▶ WORK ORDER
Using the data below, copy every line that contains the word "LAMP".

▶ DATA EXTRACT
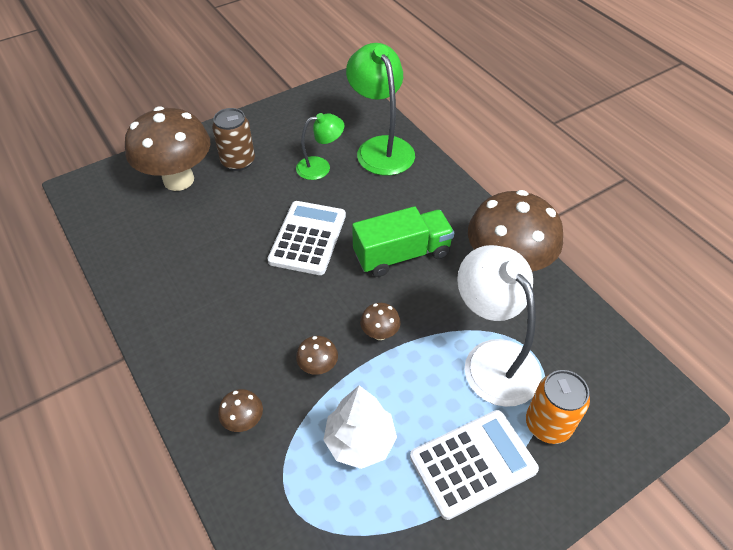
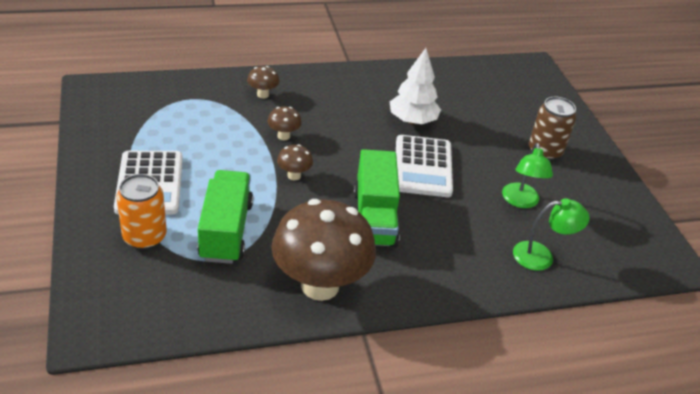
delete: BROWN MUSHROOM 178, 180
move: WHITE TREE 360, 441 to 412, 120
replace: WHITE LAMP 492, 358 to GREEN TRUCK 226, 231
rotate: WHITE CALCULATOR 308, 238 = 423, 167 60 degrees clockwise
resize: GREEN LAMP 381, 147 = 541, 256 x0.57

▶ RESPONSE
replace: WHITE LAMP 492, 358 to GREEN TRUCK 226, 231
resize: GREEN LAMP 381, 147 = 541, 256 x0.57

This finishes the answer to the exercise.